Exercise data Start Marker

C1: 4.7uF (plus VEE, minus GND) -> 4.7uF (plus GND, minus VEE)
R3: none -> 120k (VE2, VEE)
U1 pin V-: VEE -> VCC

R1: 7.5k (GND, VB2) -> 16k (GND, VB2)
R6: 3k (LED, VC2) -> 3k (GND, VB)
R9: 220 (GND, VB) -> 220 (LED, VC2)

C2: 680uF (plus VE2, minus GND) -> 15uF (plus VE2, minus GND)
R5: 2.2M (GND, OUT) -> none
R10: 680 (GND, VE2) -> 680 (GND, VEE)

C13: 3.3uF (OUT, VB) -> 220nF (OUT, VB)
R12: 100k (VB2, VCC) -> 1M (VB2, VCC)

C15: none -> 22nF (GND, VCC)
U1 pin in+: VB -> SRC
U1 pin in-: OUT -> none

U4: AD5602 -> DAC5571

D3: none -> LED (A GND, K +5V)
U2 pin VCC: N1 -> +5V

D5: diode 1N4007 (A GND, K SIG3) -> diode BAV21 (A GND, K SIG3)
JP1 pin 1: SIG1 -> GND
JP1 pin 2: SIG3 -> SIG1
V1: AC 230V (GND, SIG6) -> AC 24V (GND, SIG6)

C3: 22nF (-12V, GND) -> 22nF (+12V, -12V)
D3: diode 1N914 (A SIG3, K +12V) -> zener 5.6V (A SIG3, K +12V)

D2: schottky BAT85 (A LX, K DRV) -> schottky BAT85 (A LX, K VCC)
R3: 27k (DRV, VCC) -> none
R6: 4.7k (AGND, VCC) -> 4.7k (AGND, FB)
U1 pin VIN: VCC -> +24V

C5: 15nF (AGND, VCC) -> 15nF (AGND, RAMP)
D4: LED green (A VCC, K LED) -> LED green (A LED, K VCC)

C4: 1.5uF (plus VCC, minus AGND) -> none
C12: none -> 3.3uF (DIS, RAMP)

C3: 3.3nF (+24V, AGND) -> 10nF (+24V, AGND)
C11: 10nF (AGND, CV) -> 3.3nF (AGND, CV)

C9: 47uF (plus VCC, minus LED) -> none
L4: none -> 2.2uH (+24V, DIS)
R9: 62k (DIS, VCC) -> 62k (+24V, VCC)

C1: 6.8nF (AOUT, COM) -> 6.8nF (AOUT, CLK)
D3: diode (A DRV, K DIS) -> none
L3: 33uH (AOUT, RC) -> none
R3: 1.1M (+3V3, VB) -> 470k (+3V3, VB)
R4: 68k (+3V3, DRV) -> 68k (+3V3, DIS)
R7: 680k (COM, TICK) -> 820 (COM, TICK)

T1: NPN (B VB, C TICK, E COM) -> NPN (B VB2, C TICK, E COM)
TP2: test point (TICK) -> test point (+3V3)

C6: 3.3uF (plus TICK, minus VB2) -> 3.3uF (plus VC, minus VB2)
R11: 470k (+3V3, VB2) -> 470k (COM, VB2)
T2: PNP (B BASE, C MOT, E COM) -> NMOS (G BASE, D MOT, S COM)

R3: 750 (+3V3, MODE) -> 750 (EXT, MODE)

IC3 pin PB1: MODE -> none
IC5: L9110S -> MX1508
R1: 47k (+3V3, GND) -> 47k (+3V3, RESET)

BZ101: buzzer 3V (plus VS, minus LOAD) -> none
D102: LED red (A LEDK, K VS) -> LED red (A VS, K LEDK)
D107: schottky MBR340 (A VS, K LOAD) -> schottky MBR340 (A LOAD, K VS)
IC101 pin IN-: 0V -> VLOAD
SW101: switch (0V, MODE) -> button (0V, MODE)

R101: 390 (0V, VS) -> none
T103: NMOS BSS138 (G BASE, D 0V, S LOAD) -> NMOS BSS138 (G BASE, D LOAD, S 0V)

Exercise data End Marker

The task - Retype the entries word for word.

Answer section -
C1: 4.7uF (plus VEE, minus GND) -> 4.7uF (plus GND, minus VEE)
R3: none -> 120k (VE2, VEE)
U1 pin V-: VEE -> VCC

R1: 7.5k (GND, VB2) -> 16k (GND, VB2)
R6: 3k (LED, VC2) -> 3k (GND, VB)
R9: 220 (GND, VB) -> 220 (LED, VC2)

C2: 680uF (plus VE2, minus GND) -> 15uF (plus VE2, minus GND)
R5: 2.2M (GND, OUT) -> none
R10: 680 (GND, VE2) -> 680 (GND, VEE)

C13: 3.3uF (OUT, VB) -> 220nF (OUT, VB)
R12: 100k (VB2, VCC) -> 1M (VB2, VCC)

C15: none -> 22nF (GND, VCC)
U1 pin in+: VB -> SRC
U1 pin in-: OUT -> none

U4: AD5602 -> DAC5571

D3: none -> LED (A GND, K +5V)
U2 pin VCC: N1 -> +5V

D5: diode 1N4007 (A GND, K SIG3) -> diode BAV21 (A GND, K SIG3)
JP1 pin 1: SIG1 -> GND
JP1 pin 2: SIG3 -> SIG1
V1: AC 230V (GND, SIG6) -> AC 24V (GND, SIG6)

C3: 22nF (-12V, GND) -> 22nF (+12V, -12V)
D3: diode 1N914 (A SIG3, K +12V) -> zener 5.6V (A SIG3, K +12V)

D2: schottky BAT85 (A LX, K DRV) -> schottky BAT85 (A LX, K VCC)
R3: 27k (DRV, VCC) -> none
R6: 4.7k (AGND, VCC) -> 4.7k (AGND, FB)
U1 pin VIN: VCC -> +24V

C5: 15nF (AGND, VCC) -> 15nF (AGND, RAMP)
D4: LED green (A VCC, K LED) -> LED green (A LED, K VCC)

C4: 1.5uF (plus VCC, minus AGND) -> none
C12: none -> 3.3uF (DIS, RAMP)

C3: 3.3nF (+24V, AGND) -> 10nF (+24V, AGND)
C11: 10nF (AGND, CV) -> 3.3nF (AGND, CV)

C9: 47uF (plus VCC, minus LED) -> none
L4: none -> 2.2uH (+24V, DIS)
R9: 62k (DIS, VCC) -> 62k (+24V, VCC)

C1: 6.8nF (AOUT, COM) -> 6.8nF (AOUT, CLK)
D3: diode (A DRV, K DIS) -> none
L3: 33uH (AOUT, RC) -> none
R3: 1.1M (+3V3, VB) -> 470k (+3V3, VB)
R4: 68k (+3V3, DRV) -> 68k (+3V3, DIS)
R7: 680k (COM, TICK) -> 820 (COM, TICK)

T1: NPN (B VB, C TICK, E COM) -> NPN (B VB2, C TICK, E COM)
TP2: test point (TICK) -> test point (+3V3)

C6: 3.3uF (plus TICK, minus VB2) -> 3.3uF (plus VC, minus VB2)
R11: 470k (+3V3, VB2) -> 470k (COM, VB2)
T2: PNP (B BASE, C MOT, E COM) -> NMOS (G BASE, D MOT, S COM)

R3: 750 (+3V3, MODE) -> 750 (EXT, MODE)

IC3 pin PB1: MODE -> none
IC5: L9110S -> MX1508
R1: 47k (+3V3, GND) -> 47k (+3V3, RESET)

BZ101: buzzer 3V (plus VS, minus LOAD) -> none
D102: LED red (A LEDK, K VS) -> LED red (A VS, K LEDK)
D107: schottky MBR340 (A VS, K LOAD) -> schottky MBR340 (A LOAD, K VS)
IC101 pin IN-: 0V -> VLOAD
SW101: switch (0V, MODE) -> button (0V, MODE)

R101: 390 (0V, VS) -> none
T103: NMOS BSS138 (G BASE, D 0V, S LOAD) -> NMOS BSS138 (G BASE, D LOAD, S 0V)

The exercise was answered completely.